Recorded information
******************************
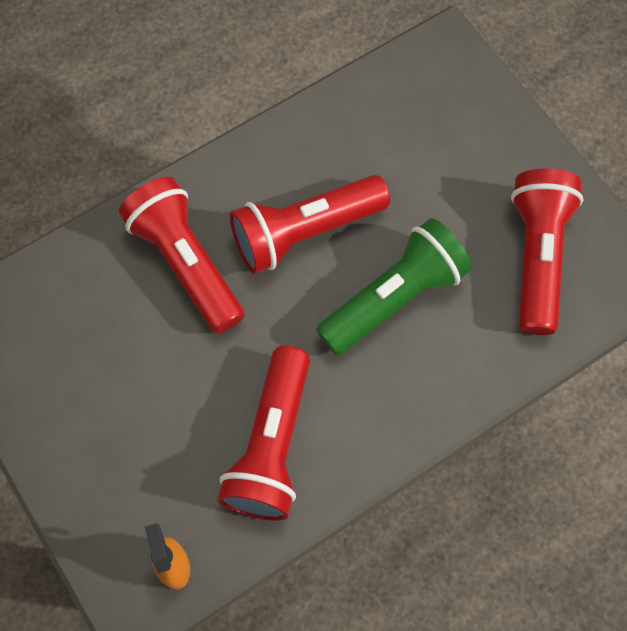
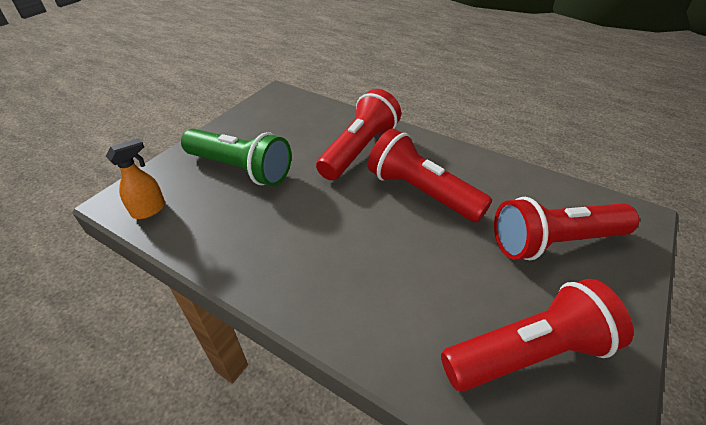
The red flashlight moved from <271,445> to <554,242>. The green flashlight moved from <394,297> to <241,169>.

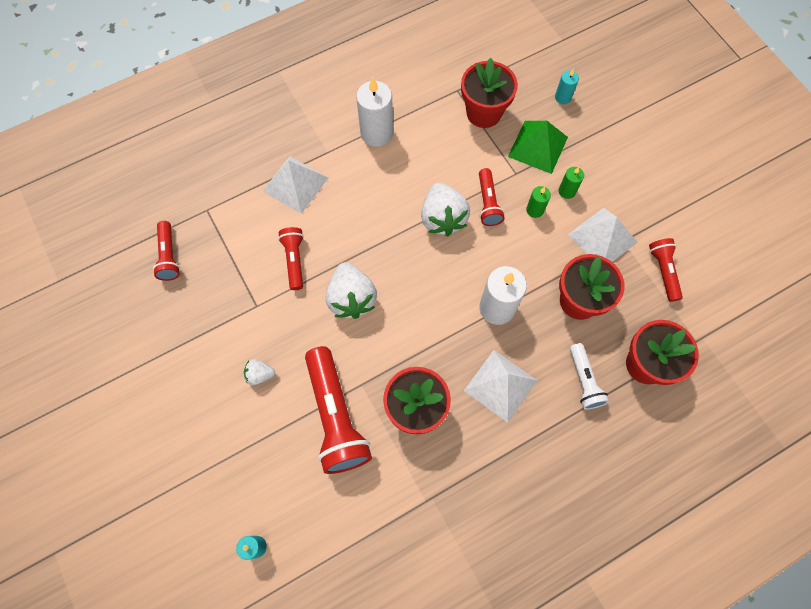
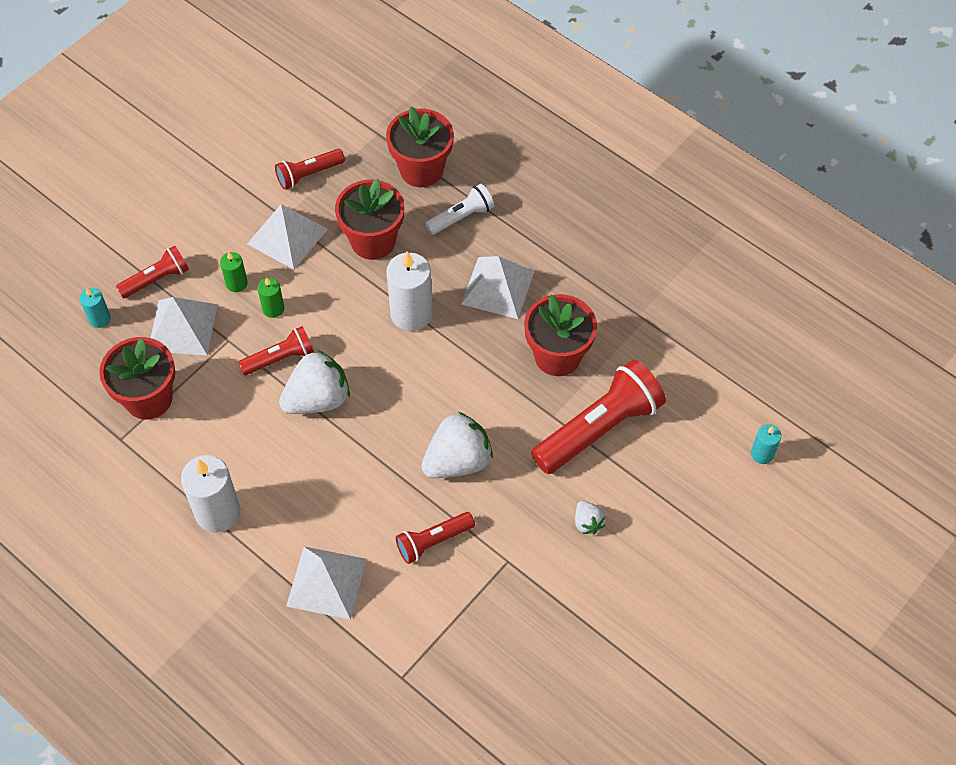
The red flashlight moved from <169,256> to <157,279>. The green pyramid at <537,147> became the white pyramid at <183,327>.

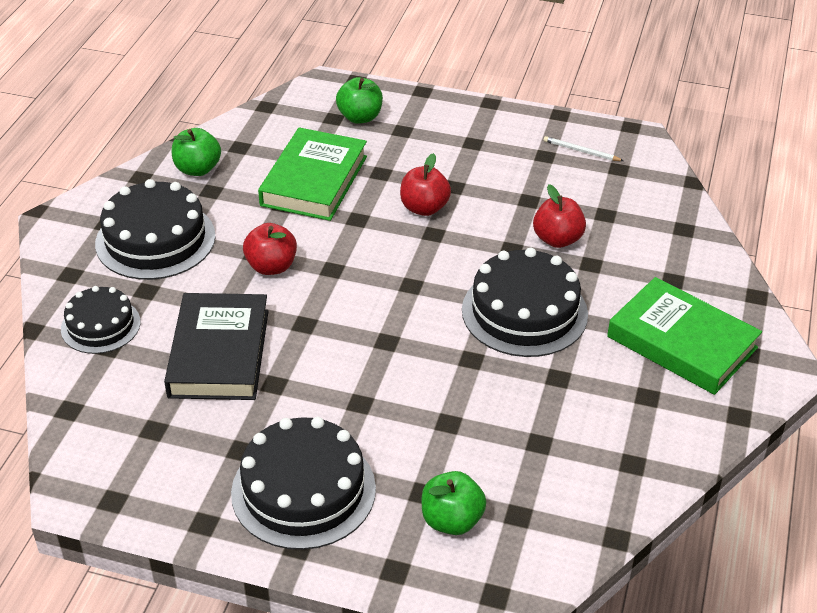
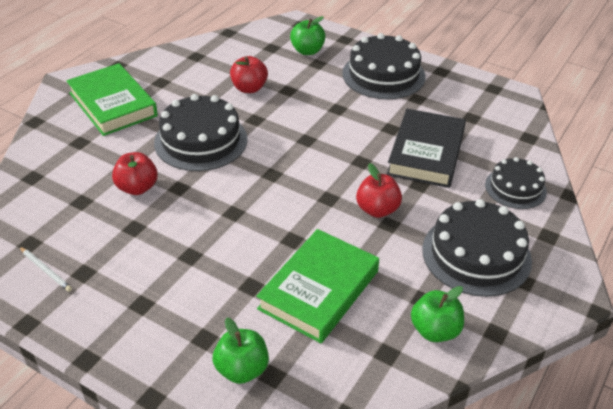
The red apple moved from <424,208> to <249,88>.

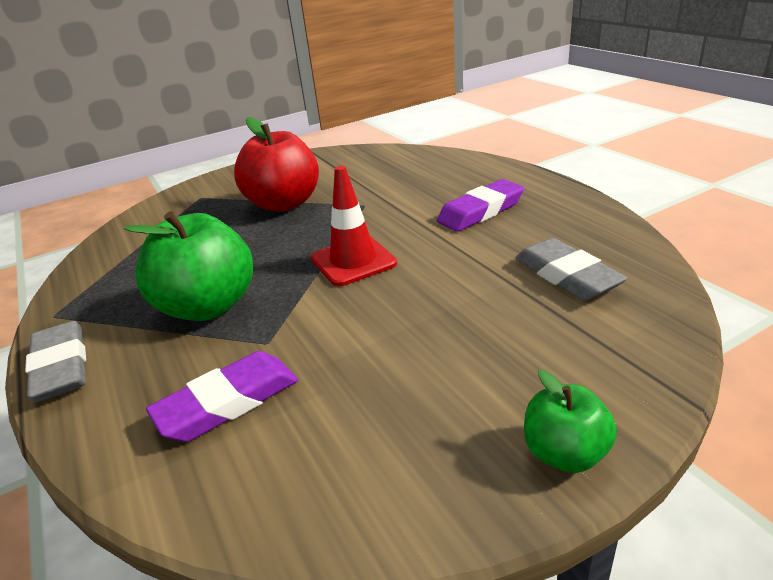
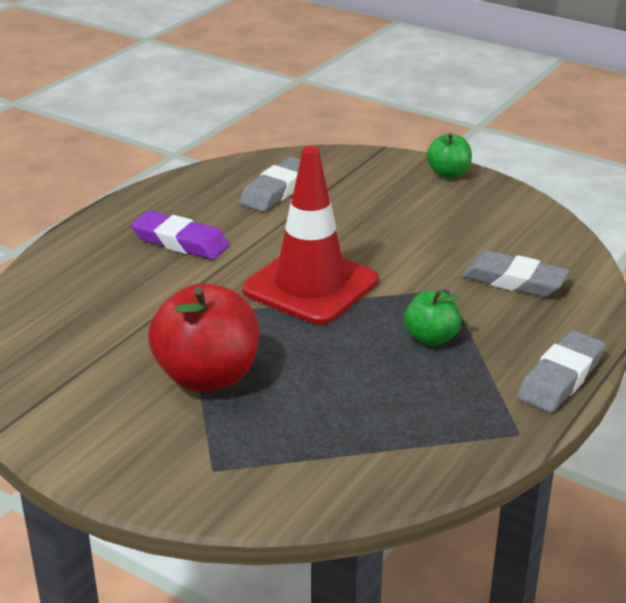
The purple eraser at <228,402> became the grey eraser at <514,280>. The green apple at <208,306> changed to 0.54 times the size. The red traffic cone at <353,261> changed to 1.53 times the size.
******************************
What to produce
Repeat all the material above exactly, apart from the pictures.

Exercise output
The red flashlight moved from <271,445> to <554,242>. The green flashlight moved from <394,297> to <241,169>.

The red flashlight moved from <169,256> to <157,279>. The green pyramid at <537,147> became the white pyramid at <183,327>.

The red apple moved from <424,208> to <249,88>.

The purple eraser at <228,402> became the grey eraser at <514,280>. The green apple at <208,306> changed to 0.54 times the size. The red traffic cone at <353,261> changed to 1.53 times the size.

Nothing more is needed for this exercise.